---------- Material for this exercise

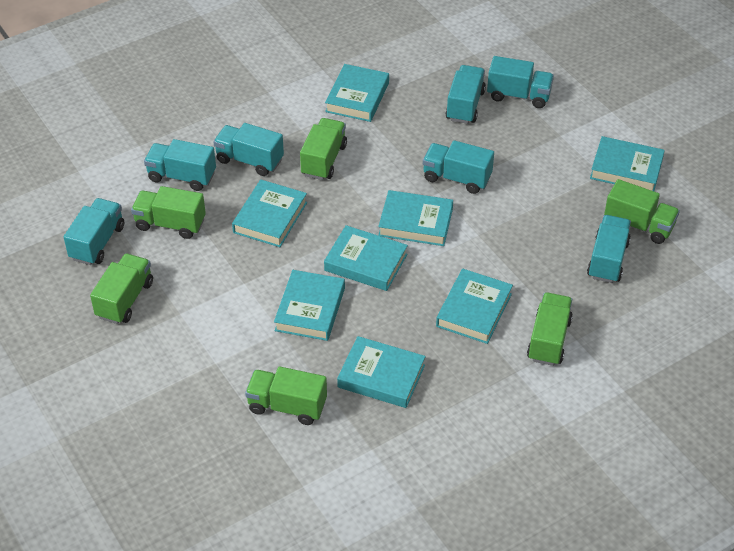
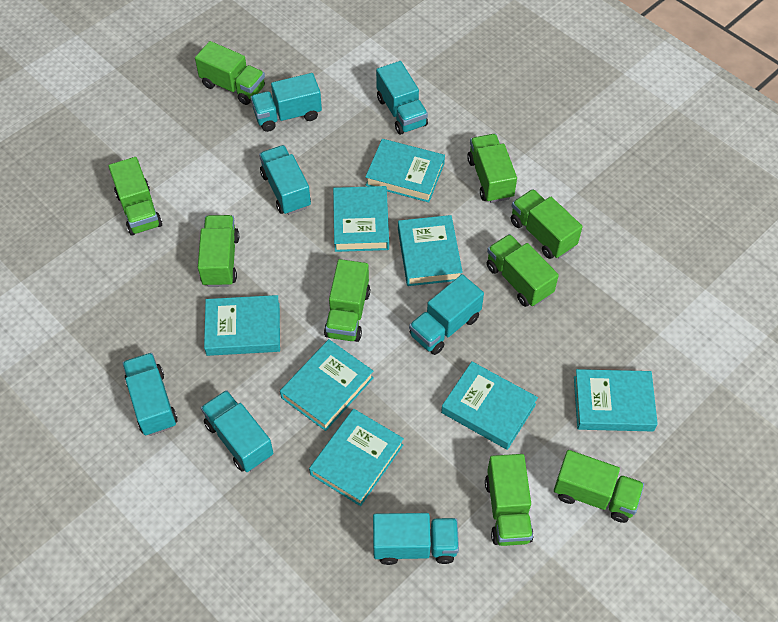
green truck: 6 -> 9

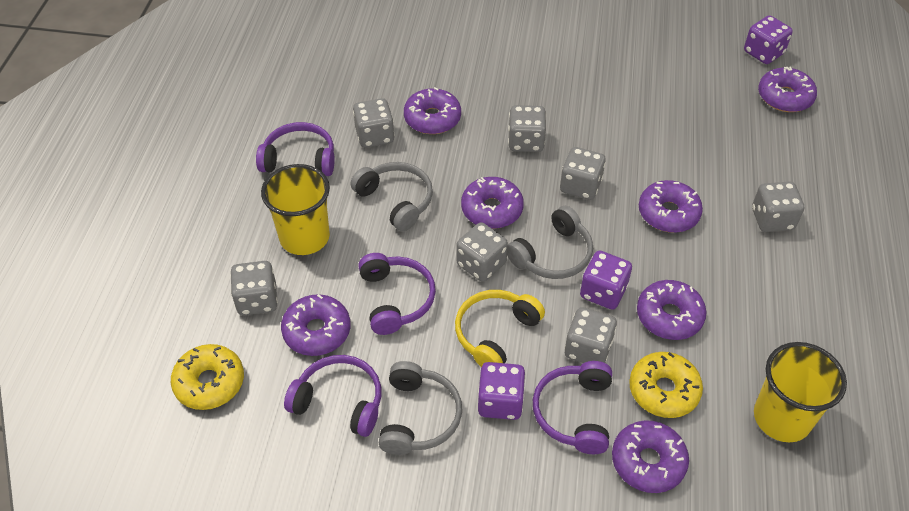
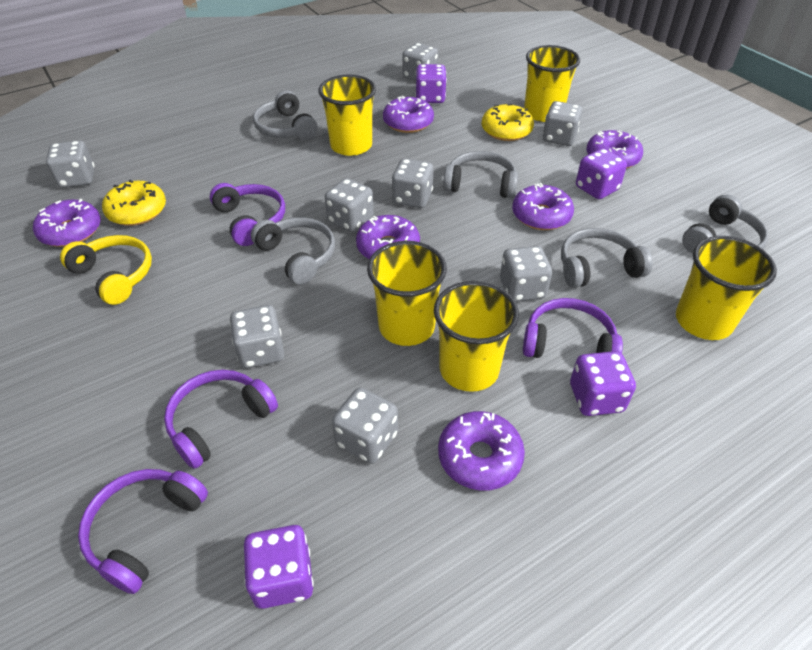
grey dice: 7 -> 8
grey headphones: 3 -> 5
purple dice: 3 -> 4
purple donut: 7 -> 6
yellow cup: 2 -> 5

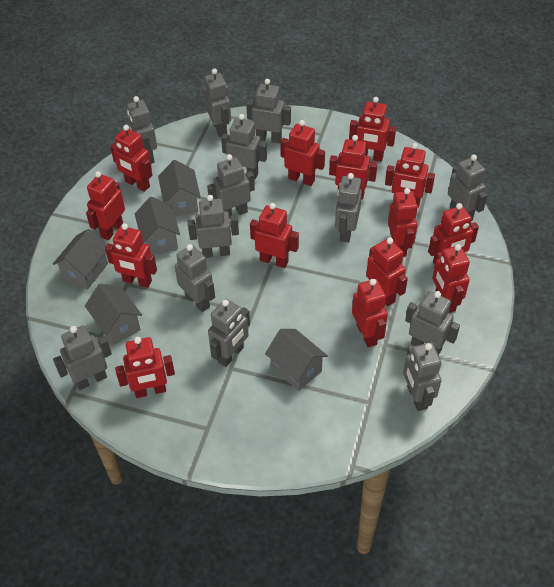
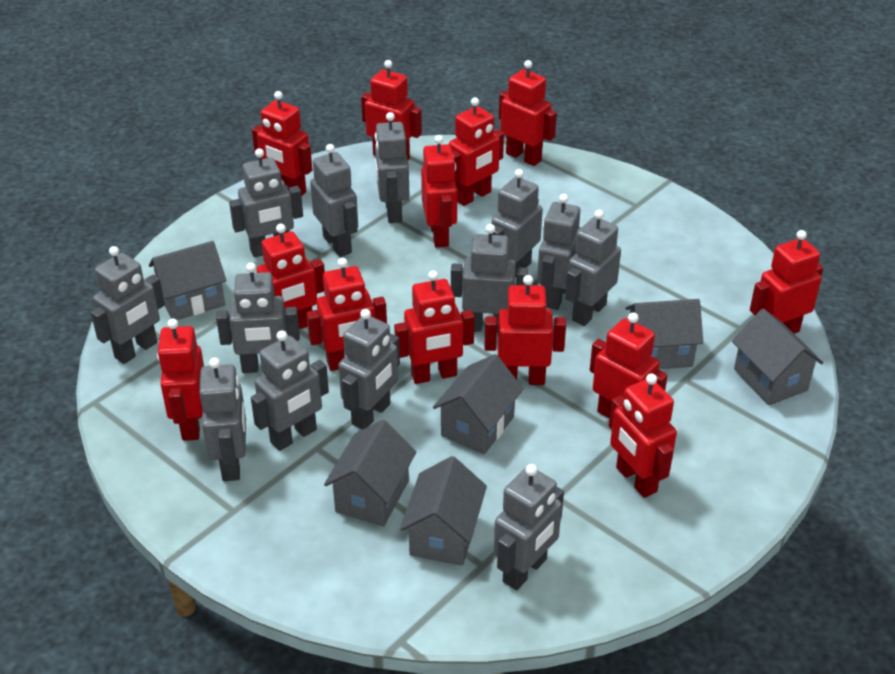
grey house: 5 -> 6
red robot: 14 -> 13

--------------------

Each line above has to be returned exactly. Drop the pictures.

green truck: 6 -> 9

grey dice: 7 -> 8
grey headphones: 3 -> 5
purple dice: 3 -> 4
purple donut: 7 -> 6
yellow cup: 2 -> 5

grey house: 5 -> 6
red robot: 14 -> 13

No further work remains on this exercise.